- [TASK STATEMENT]:
Please repeat the lines below exactly. Begin with the line containing "white lamp 449 359 => nothing" and go on through the line containing "brown donut 269 279 => black donut 583 382".

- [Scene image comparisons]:
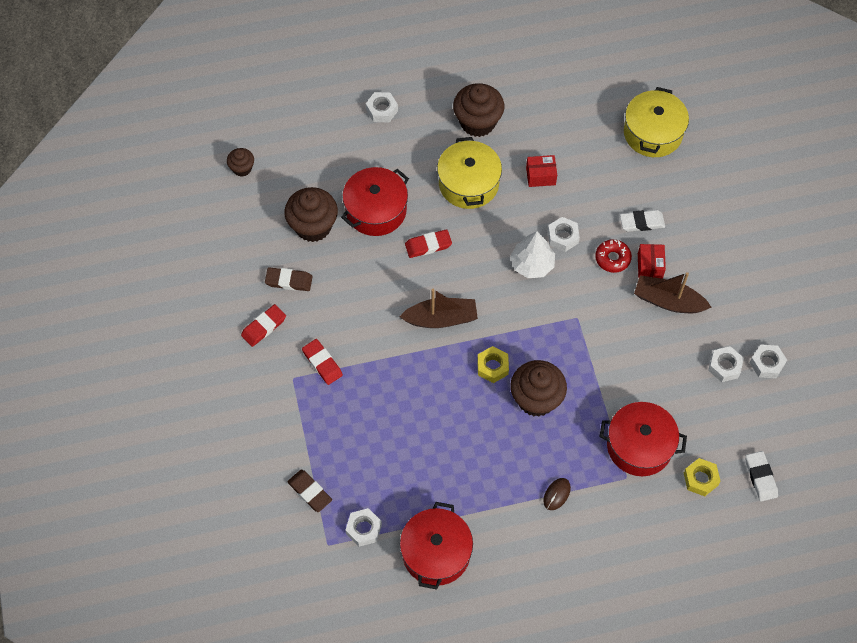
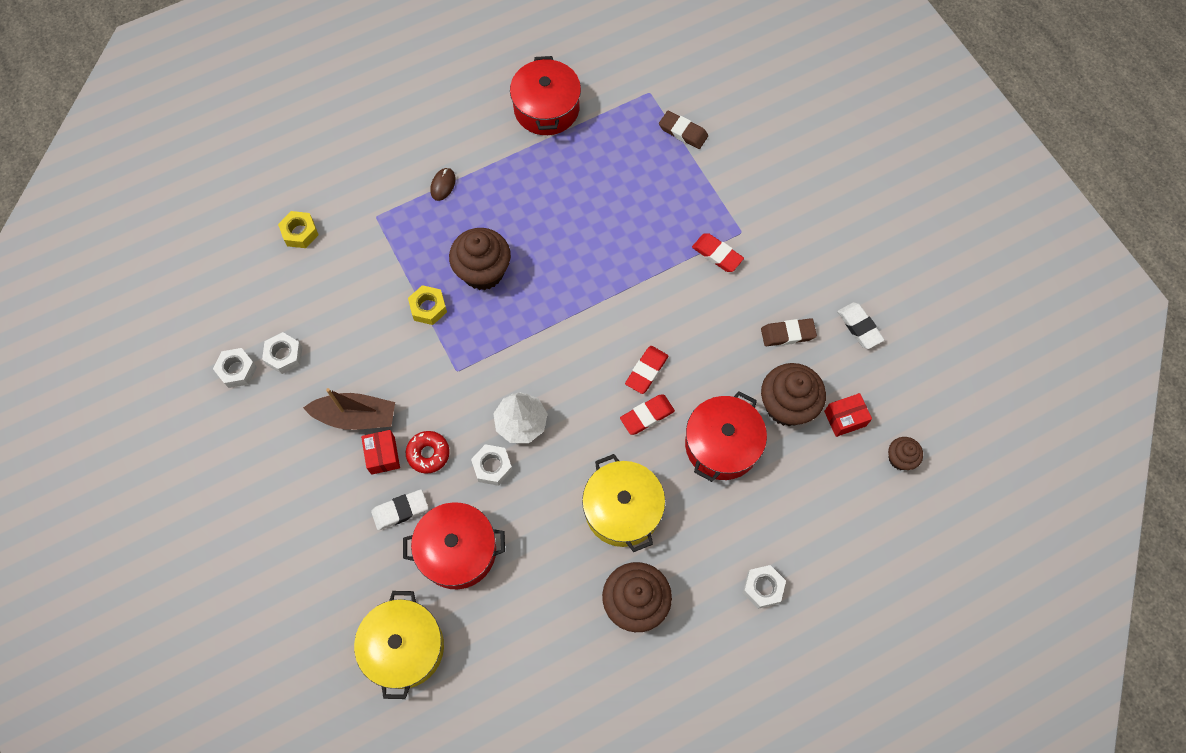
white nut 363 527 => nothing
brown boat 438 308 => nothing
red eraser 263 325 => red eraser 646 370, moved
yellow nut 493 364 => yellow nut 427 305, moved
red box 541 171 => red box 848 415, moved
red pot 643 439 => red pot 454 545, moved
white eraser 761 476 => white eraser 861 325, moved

==

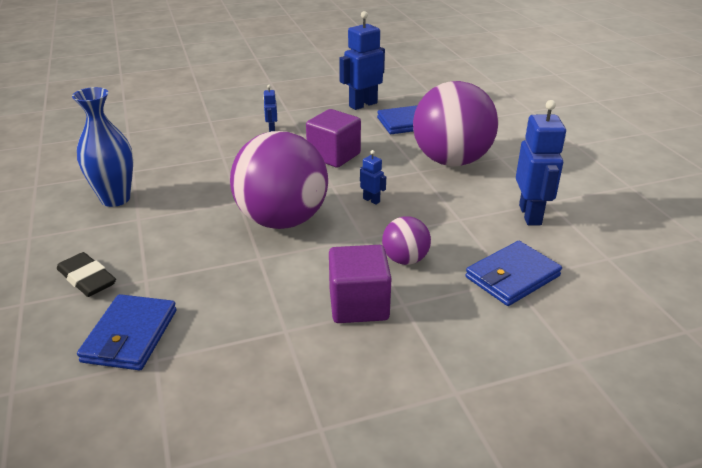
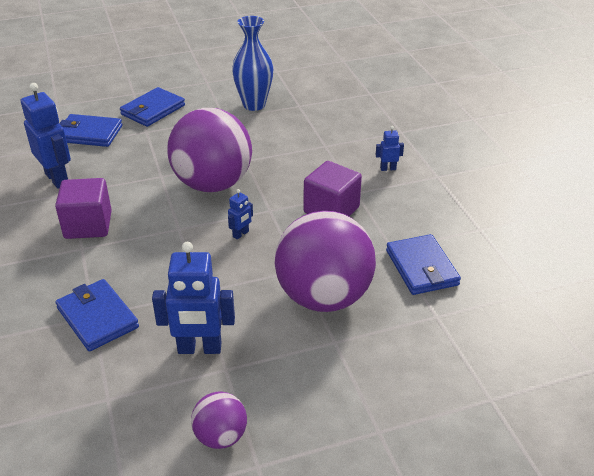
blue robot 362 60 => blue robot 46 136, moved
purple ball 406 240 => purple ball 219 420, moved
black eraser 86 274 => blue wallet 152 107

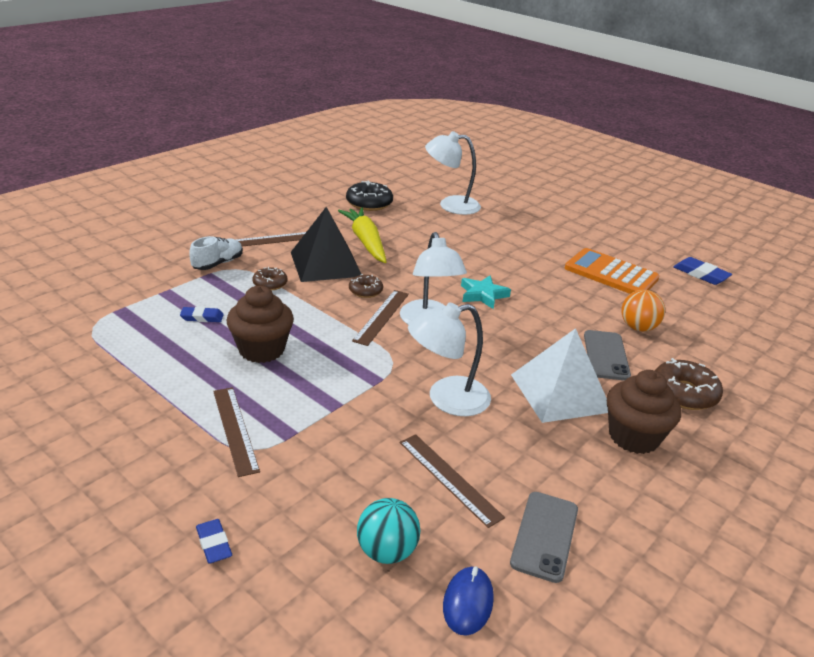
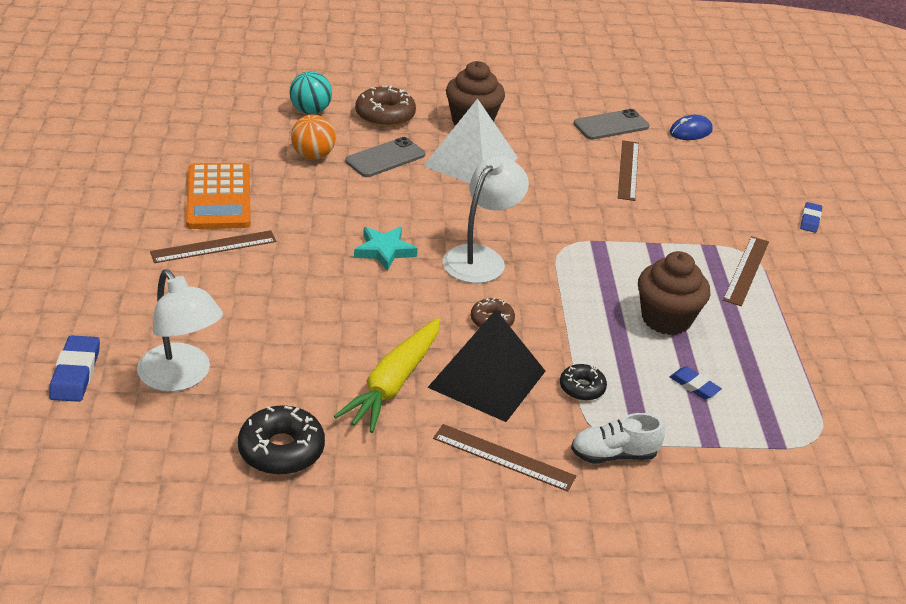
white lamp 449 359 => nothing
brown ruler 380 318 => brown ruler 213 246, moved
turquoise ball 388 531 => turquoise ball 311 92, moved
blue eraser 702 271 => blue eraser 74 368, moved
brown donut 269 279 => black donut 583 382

- [RESPONSE BELOW]:
white lamp 449 359 => nothing
brown ruler 380 318 => brown ruler 213 246, moved
turquoise ball 388 531 => turquoise ball 311 92, moved
blue eraser 702 271 => blue eraser 74 368, moved
brown donut 269 279 => black donut 583 382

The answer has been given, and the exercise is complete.